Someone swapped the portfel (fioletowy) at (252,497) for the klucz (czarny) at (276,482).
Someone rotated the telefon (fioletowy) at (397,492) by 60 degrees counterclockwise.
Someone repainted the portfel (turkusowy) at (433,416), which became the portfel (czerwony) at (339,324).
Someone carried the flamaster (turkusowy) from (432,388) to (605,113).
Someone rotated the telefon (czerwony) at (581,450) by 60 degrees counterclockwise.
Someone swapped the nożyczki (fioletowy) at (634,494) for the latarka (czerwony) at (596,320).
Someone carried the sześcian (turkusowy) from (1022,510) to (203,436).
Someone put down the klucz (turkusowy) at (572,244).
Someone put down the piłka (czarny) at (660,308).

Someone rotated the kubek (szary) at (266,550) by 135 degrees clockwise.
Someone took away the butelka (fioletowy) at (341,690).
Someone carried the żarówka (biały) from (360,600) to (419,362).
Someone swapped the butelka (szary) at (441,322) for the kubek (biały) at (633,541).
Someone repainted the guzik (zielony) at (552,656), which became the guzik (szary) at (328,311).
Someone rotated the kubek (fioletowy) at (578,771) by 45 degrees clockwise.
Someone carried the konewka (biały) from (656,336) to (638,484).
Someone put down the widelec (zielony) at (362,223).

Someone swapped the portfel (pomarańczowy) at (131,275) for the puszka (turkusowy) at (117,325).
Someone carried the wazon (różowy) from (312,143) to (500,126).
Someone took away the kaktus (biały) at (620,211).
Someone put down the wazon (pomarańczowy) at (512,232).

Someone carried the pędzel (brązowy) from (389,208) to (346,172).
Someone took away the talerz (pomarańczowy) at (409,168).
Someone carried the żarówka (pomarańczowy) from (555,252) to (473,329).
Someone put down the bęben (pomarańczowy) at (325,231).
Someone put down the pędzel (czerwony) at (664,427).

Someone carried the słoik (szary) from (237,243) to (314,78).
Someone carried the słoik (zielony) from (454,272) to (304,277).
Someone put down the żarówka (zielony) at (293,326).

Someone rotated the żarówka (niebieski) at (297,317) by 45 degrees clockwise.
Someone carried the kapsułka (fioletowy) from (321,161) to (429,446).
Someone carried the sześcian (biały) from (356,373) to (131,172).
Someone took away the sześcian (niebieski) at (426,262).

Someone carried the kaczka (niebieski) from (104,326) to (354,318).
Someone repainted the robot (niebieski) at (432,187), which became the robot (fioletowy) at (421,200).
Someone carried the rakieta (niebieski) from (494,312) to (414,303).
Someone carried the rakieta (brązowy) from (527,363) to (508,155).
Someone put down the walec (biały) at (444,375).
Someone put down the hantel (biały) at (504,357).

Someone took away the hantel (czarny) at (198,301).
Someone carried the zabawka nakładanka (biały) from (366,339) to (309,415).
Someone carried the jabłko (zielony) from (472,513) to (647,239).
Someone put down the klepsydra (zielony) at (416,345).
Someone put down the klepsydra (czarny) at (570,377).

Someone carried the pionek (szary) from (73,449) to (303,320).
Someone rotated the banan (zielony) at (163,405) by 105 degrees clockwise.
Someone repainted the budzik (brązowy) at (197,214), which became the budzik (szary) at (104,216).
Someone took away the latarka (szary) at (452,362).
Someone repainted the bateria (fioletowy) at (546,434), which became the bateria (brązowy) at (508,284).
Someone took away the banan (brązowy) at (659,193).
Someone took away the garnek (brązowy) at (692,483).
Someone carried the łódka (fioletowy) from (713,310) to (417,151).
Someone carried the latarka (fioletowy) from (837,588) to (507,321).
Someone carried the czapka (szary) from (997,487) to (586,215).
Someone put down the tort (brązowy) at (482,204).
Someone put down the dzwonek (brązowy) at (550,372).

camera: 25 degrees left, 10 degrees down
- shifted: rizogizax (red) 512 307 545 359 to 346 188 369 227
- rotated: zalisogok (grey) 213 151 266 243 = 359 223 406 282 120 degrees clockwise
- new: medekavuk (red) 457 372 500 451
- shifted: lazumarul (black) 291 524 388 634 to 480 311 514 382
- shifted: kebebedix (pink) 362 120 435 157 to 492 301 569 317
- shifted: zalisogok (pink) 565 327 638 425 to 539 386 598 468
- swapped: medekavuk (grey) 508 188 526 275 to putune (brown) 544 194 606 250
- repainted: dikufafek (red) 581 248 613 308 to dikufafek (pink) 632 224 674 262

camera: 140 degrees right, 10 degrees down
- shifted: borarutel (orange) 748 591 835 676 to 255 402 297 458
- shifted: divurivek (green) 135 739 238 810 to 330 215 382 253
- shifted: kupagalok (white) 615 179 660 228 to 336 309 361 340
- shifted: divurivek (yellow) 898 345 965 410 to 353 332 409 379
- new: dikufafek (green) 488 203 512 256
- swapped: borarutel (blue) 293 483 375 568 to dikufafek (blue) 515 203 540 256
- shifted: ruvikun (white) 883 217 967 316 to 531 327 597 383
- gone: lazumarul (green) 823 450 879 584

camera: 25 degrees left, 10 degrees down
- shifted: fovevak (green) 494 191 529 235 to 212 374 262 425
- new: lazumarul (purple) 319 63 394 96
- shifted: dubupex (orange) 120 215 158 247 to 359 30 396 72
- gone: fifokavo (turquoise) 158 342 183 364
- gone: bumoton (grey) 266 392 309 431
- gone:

§

#### What to produce:
In how many lines of the data does the string "medekavuk" appear? Only the number should be given.

#### Expected answer:
2